== Instructions to follow ==
May I please have every record restated word for word, with the images left out?

== Records excerpted from a collection ==

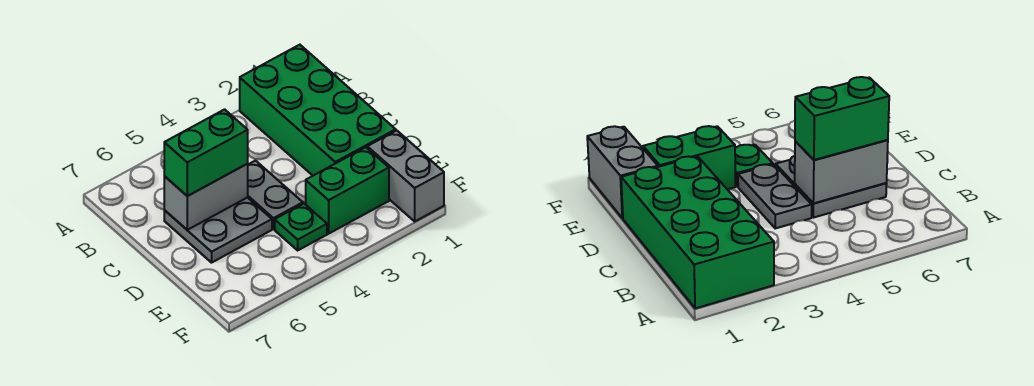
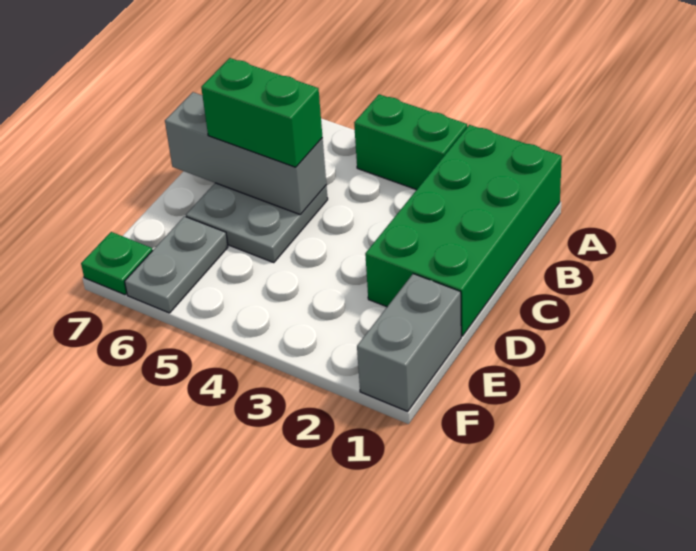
grey plate C4:D4 level 1 -> grey plate E6:F6 level 1
grey brick C5:C6 level 2 -> grey brick C5:C7 level 2
green brick E2:E3 level 1 -> green brick A3:A4 level 1
green plate E4 level 1 -> green plate F7 level 1

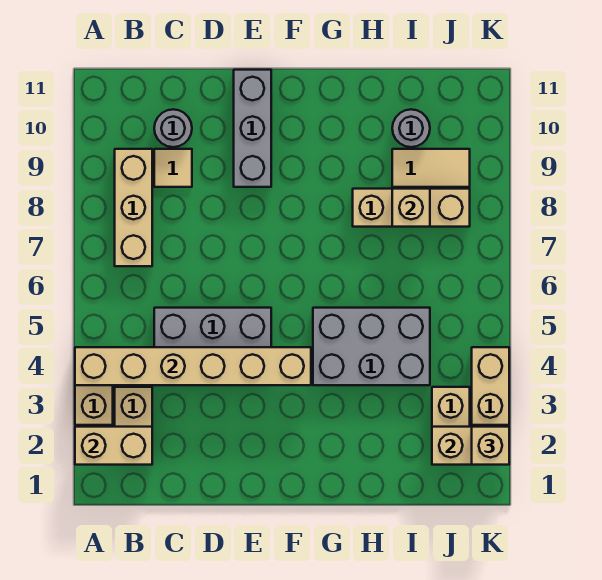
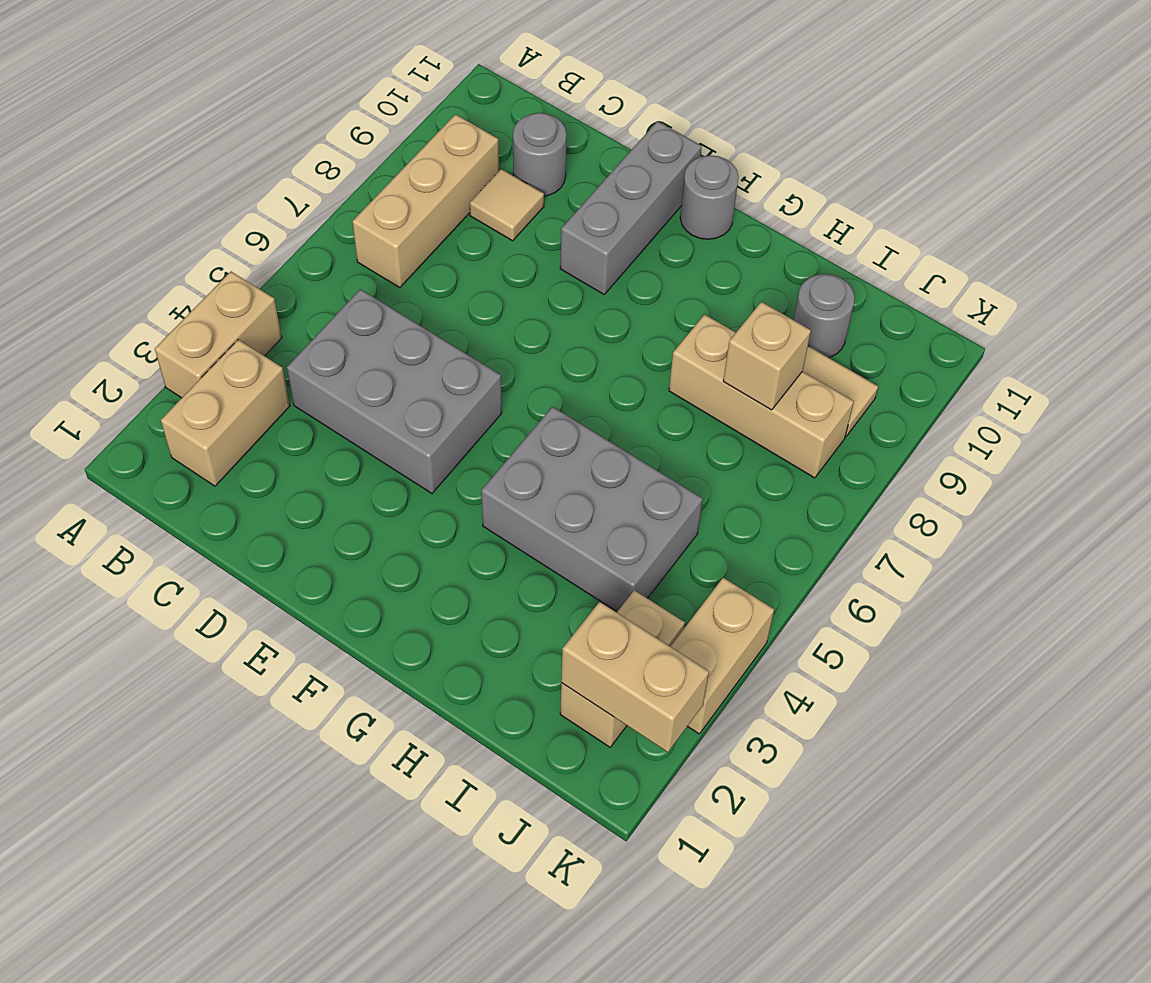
tan brick A2:B2 level 2 -> none
tan brick A4:F4 level 2 -> none
none -> grey round brick F11 level 1
tan brick K2 level 3 -> none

== Result of the task ==
grey plate C4:D4 level 1 -> grey plate E6:F6 level 1
grey brick C5:C6 level 2 -> grey brick C5:C7 level 2
green brick E2:E3 level 1 -> green brick A3:A4 level 1
green plate E4 level 1 -> green plate F7 level 1

tan brick A2:B2 level 2 -> none
tan brick A4:F4 level 2 -> none
none -> grey round brick F11 level 1
tan brick K2 level 3 -> none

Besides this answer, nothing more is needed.